● **What the task requires**: A verbatim copy of the entries is the required answer.

● **Supplied records**:
........
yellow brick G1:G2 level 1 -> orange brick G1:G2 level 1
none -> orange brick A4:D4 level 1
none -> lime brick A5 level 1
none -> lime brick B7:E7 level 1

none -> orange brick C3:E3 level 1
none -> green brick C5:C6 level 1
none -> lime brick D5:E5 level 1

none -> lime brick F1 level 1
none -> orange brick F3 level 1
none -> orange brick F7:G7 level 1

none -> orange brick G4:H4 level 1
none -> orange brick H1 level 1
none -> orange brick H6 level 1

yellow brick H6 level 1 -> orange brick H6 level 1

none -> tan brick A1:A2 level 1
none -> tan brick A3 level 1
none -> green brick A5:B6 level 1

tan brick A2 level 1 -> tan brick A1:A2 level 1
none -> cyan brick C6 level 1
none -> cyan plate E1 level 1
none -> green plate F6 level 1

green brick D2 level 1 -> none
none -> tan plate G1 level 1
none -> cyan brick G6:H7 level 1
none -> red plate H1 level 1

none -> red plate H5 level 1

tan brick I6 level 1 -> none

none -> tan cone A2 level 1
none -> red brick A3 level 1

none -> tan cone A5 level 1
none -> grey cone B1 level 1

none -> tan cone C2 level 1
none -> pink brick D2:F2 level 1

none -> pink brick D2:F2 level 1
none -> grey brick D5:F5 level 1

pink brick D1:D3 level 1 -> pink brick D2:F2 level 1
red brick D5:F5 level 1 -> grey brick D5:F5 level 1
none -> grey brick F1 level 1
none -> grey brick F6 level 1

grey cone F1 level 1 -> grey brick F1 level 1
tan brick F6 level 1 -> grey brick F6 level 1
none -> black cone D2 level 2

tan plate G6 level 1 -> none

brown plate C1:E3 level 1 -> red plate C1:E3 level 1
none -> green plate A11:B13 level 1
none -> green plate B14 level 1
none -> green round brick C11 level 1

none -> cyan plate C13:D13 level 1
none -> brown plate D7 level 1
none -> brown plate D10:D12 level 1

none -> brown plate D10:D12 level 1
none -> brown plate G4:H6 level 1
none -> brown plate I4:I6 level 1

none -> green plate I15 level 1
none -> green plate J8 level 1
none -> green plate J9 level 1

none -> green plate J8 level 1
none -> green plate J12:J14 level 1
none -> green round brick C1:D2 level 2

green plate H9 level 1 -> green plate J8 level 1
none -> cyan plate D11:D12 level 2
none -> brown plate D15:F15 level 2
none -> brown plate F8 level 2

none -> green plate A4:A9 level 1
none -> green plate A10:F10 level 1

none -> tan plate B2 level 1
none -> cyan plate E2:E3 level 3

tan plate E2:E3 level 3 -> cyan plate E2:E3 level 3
........
● **Completed exercise**:
yellow brick G1:G2 level 1 -> orange brick G1:G2 level 1
none -> orange brick A4:D4 level 1
none -> lime brick A5 level 1
none -> lime brick B7:E7 level 1

none -> orange brick C3:E3 level 1
none -> green brick C5:C6 level 1
none -> lime brick D5:E5 level 1

none -> lime brick F1 level 1
none -> orange brick F3 level 1
none -> orange brick F7:G7 level 1

none -> orange brick G4:H4 level 1
none -> orange brick H1 level 1
none -> orange brick H6 level 1

yellow brick H6 level 1 -> orange brick H6 level 1

none -> tan brick A1:A2 level 1
none -> tan brick A3 level 1
none -> green brick A5:B6 level 1

tan brick A2 level 1 -> tan brick A1:A2 level 1
none -> cyan brick C6 level 1
none -> cyan plate E1 level 1
none -> green plate F6 level 1

green brick D2 level 1 -> none
none -> tan plate G1 level 1
none -> cyan brick G6:H7 level 1
none -> red plate H1 level 1

none -> red plate H5 level 1

tan brick I6 level 1 -> none

none -> tan cone A2 level 1
none -> red brick A3 level 1

none -> tan cone A5 level 1
none -> grey cone B1 level 1

none -> tan cone C2 level 1
none -> pink brick D2:F2 level 1

none -> pink brick D2:F2 level 1
none -> grey brick D5:F5 level 1

pink brick D1:D3 level 1 -> pink brick D2:F2 level 1
red brick D5:F5 level 1 -> grey brick D5:F5 level 1
none -> grey brick F1 level 1
none -> grey brick F6 level 1

grey cone F1 level 1 -> grey brick F1 level 1
tan brick F6 level 1 -> grey brick F6 level 1
none -> black cone D2 level 2

tan plate G6 level 1 -> none

brown plate C1:E3 level 1 -> red plate C1:E3 level 1
none -> green plate A11:B13 level 1
none -> green plate B14 level 1
none -> green round brick C11 level 1

none -> cyan plate C13:D13 level 1
none -> brown plate D7 level 1
none -> brown plate D10:D12 level 1

none -> brown plate D10:D12 level 1
none -> brown plate G4:H6 level 1
none -> brown plate I4:I6 level 1

none -> green plate I15 level 1
none -> green plate J8 level 1
none -> green plate J9 level 1

none -> green plate J8 level 1
none -> green plate J12:J14 level 1
none -> green round brick C1:D2 level 2

green plate H9 level 1 -> green plate J8 level 1
none -> cyan plate D11:D12 level 2
none -> brown plate D15:F15 level 2
none -> brown plate F8 level 2

none -> green plate A4:A9 level 1
none -> green plate A10:F10 level 1

none -> tan plate B2 level 1
none -> cyan plate E2:E3 level 3

tan plate E2:E3 level 3 -> cyan plate E2:E3 level 3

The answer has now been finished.